RECORDS TO PROCESS: Begin
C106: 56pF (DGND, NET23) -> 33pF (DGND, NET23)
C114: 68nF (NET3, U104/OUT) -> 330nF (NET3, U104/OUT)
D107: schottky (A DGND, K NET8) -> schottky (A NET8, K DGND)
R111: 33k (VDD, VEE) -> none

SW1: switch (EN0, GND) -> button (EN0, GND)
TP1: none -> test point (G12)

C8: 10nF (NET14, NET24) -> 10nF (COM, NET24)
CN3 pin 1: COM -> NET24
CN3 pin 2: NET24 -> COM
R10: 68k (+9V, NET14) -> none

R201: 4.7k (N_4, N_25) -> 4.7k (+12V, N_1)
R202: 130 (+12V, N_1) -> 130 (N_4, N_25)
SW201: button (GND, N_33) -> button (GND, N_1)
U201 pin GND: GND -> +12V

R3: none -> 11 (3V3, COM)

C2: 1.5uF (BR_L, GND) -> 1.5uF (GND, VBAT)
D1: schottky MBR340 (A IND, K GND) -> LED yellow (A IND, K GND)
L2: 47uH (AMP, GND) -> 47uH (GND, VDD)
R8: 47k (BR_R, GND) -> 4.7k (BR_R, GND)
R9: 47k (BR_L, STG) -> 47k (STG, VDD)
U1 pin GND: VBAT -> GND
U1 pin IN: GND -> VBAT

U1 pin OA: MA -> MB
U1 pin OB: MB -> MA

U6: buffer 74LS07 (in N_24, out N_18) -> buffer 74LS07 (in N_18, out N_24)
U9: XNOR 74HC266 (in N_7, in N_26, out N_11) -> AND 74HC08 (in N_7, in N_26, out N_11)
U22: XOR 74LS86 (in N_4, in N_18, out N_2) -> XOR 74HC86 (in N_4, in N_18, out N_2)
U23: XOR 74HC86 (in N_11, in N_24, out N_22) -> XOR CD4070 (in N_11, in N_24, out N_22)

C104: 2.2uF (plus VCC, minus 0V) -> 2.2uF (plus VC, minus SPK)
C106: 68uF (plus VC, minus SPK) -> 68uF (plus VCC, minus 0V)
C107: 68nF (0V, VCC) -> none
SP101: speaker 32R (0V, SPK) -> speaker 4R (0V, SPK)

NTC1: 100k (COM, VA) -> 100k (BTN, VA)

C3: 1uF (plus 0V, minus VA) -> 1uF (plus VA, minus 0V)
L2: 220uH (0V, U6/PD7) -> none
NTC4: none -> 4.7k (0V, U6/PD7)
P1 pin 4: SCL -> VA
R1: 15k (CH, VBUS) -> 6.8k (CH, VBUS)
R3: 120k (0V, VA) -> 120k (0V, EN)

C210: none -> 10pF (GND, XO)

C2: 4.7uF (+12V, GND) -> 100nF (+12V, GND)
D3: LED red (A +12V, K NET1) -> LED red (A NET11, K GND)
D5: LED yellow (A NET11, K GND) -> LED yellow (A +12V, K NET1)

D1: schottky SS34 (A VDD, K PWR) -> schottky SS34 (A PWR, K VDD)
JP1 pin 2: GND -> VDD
RECORDS TO PROCESS: End
> _EXERCISE PROMPT_
Copy out the entries above again, keeping them exact.

> _TASK RESPONSE_
C106: 56pF (DGND, NET23) -> 33pF (DGND, NET23)
C114: 68nF (NET3, U104/OUT) -> 330nF (NET3, U104/OUT)
D107: schottky (A DGND, K NET8) -> schottky (A NET8, K DGND)
R111: 33k (VDD, VEE) -> none

SW1: switch (EN0, GND) -> button (EN0, GND)
TP1: none -> test point (G12)

C8: 10nF (NET14, NET24) -> 10nF (COM, NET24)
CN3 pin 1: COM -> NET24
CN3 pin 2: NET24 -> COM
R10: 68k (+9V, NET14) -> none

R201: 4.7k (N_4, N_25) -> 4.7k (+12V, N_1)
R202: 130 (+12V, N_1) -> 130 (N_4, N_25)
SW201: button (GND, N_33) -> button (GND, N_1)
U201 pin GND: GND -> +12V

R3: none -> 11 (3V3, COM)

C2: 1.5uF (BR_L, GND) -> 1.5uF (GND, VBAT)
D1: schottky MBR340 (A IND, K GND) -> LED yellow (A IND, K GND)
L2: 47uH (AMP, GND) -> 47uH (GND, VDD)
R8: 47k (BR_R, GND) -> 4.7k (BR_R, GND)
R9: 47k (BR_L, STG) -> 47k (STG, VDD)
U1 pin GND: VBAT -> GND
U1 pin IN: GND -> VBAT

U1 pin OA: MA -> MB
U1 pin OB: MB -> MA

U6: buffer 74LS07 (in N_24, out N_18) -> buffer 74LS07 (in N_18, out N_24)
U9: XNOR 74HC266 (in N_7, in N_26, out N_11) -> AND 74HC08 (in N_7, in N_26, out N_11)
U22: XOR 74LS86 (in N_4, in N_18, out N_2) -> XOR 74HC86 (in N_4, in N_18, out N_2)
U23: XOR 74HC86 (in N_11, in N_24, out N_22) -> XOR CD4070 (in N_11, in N_24, out N_22)

C104: 2.2uF (plus VCC, minus 0V) -> 2.2uF (plus VC, minus SPK)
C106: 68uF (plus VC, minus SPK) -> 68uF (plus VCC, minus 0V)
C107: 68nF (0V, VCC) -> none
SP101: speaker 32R (0V, SPK) -> speaker 4R (0V, SPK)

NTC1: 100k (COM, VA) -> 100k (BTN, VA)

C3: 1uF (plus 0V, minus VA) -> 1uF (plus VA, minus 0V)
L2: 220uH (0V, U6/PD7) -> none
NTC4: none -> 4.7k (0V, U6/PD7)
P1 pin 4: SCL -> VA
R1: 15k (CH, VBUS) -> 6.8k (CH, VBUS)
R3: 120k (0V, VA) -> 120k (0V, EN)

C210: none -> 10pF (GND, XO)

C2: 4.7uF (+12V, GND) -> 100nF (+12V, GND)
D3: LED red (A +12V, K NET1) -> LED red (A NET11, K GND)
D5: LED yellow (A NET11, K GND) -> LED yellow (A +12V, K NET1)

D1: schottky SS34 (A VDD, K PWR) -> schottky SS34 (A PWR, K VDD)
JP1 pin 2: GND -> VDD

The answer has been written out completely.